**Your objective**
The required answer is every line of the data containing the word "board".
☆ ☆ ☆
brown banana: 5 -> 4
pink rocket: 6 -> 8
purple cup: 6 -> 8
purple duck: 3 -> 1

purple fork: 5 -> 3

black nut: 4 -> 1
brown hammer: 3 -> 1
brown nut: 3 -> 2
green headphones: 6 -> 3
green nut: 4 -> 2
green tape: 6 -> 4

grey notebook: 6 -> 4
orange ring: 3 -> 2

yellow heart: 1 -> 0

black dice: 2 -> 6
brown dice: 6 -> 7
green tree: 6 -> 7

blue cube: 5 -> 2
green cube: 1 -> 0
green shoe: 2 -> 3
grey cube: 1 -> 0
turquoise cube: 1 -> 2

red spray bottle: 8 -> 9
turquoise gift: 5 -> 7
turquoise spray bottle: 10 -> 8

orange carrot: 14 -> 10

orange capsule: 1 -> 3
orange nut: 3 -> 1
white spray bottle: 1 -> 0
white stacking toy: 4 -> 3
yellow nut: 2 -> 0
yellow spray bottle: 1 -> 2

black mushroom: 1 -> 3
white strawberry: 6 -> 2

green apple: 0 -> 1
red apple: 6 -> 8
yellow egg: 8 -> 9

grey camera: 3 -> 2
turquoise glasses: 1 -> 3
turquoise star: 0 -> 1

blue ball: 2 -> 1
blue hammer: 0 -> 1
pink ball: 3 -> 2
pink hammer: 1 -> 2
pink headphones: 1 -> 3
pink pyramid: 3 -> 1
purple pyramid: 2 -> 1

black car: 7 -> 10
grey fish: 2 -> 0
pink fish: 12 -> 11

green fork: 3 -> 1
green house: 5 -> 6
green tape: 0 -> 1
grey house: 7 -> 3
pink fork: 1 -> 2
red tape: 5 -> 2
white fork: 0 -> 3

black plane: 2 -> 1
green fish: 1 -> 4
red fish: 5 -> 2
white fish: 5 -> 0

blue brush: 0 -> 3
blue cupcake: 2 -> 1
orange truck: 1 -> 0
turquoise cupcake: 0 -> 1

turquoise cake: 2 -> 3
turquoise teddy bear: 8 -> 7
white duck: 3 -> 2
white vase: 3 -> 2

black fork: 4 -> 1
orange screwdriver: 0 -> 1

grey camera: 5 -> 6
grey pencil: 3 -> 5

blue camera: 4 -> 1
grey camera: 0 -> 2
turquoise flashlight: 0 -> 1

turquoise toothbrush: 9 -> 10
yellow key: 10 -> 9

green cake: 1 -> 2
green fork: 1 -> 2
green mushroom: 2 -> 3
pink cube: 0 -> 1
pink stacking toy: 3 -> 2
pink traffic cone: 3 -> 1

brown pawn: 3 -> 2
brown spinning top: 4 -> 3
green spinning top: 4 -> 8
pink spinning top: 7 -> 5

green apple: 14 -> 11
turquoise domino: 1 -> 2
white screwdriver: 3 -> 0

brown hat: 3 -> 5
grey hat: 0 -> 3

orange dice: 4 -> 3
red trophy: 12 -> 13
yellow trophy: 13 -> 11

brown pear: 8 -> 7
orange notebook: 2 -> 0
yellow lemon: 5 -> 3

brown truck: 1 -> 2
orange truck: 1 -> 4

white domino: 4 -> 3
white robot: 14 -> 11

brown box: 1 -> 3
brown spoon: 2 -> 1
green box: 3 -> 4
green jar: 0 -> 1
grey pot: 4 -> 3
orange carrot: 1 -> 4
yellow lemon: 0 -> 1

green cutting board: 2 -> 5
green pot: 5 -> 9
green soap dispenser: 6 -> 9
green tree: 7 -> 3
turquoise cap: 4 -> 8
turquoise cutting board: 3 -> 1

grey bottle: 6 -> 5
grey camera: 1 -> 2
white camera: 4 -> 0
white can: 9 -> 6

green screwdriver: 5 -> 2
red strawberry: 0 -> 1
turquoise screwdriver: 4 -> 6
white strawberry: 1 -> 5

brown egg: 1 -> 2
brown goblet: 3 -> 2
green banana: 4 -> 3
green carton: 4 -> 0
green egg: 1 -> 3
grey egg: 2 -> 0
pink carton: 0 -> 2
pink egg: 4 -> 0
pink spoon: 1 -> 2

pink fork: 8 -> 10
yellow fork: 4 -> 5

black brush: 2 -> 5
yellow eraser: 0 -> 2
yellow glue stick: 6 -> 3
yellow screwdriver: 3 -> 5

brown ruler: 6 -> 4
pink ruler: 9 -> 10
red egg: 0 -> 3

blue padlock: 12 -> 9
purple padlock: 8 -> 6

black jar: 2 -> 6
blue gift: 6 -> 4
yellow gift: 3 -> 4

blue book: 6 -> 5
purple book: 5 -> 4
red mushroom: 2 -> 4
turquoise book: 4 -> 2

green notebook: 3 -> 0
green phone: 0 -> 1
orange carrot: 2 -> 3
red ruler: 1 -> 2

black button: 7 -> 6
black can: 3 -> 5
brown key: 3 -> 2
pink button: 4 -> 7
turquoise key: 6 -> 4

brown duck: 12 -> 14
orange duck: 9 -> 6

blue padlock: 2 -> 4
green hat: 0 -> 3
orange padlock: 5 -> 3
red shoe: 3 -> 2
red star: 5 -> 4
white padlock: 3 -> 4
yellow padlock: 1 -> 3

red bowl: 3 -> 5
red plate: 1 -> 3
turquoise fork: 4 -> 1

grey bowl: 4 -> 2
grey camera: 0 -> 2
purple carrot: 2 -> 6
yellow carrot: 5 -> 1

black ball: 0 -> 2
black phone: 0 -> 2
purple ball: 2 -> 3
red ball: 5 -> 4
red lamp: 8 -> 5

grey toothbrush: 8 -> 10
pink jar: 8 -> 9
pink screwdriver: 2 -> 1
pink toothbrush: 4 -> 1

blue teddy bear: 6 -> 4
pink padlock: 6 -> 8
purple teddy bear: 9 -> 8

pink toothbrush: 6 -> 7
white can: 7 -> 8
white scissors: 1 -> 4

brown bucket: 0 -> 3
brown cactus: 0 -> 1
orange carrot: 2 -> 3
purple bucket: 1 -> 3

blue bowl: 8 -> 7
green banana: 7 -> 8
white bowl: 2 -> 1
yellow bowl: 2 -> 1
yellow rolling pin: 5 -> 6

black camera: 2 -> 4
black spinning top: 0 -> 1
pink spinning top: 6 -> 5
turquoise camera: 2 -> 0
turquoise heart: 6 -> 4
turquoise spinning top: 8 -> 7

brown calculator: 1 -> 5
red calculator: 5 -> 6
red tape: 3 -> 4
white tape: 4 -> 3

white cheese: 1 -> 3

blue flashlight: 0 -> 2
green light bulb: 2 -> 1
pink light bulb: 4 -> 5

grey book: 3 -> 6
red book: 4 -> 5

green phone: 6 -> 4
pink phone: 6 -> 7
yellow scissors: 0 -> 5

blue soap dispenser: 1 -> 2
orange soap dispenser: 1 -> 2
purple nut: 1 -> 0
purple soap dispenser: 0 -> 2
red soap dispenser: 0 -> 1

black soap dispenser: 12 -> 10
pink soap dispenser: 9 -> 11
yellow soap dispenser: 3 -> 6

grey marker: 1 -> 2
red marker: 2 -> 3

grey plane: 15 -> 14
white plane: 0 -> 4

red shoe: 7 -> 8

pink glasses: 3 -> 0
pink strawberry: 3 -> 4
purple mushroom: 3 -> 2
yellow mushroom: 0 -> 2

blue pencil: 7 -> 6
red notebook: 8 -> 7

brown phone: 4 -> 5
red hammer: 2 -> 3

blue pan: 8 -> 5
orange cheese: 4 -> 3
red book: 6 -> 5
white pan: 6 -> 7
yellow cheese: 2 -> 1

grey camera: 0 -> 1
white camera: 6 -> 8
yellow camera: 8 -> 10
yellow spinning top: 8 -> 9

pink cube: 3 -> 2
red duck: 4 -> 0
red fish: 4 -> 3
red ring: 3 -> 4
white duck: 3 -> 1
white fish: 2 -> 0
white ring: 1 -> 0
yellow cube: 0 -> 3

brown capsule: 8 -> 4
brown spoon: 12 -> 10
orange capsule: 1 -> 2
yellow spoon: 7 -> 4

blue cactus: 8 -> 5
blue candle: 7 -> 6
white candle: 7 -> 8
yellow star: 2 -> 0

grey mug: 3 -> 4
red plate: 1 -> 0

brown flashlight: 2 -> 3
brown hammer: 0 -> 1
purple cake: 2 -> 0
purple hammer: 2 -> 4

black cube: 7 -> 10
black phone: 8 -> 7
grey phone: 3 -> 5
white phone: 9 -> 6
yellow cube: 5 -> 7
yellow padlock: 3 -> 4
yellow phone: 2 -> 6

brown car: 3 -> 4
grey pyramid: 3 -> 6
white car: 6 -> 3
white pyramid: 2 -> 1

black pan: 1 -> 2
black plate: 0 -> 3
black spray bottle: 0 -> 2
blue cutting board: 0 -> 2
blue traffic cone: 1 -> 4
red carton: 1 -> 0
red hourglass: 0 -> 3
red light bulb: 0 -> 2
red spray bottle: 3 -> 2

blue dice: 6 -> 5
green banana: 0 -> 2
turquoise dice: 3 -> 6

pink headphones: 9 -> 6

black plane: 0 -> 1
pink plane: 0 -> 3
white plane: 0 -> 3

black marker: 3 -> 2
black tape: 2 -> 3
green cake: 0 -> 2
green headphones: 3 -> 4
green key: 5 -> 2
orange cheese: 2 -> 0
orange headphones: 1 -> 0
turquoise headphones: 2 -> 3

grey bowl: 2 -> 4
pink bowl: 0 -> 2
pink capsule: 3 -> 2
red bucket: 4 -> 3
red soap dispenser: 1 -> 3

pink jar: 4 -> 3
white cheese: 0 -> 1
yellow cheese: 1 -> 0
☆ ☆ ☆
**Completed exercise**
green cutting board: 2 -> 5
turquoise cutting board: 3 -> 1
blue cutting board: 0 -> 2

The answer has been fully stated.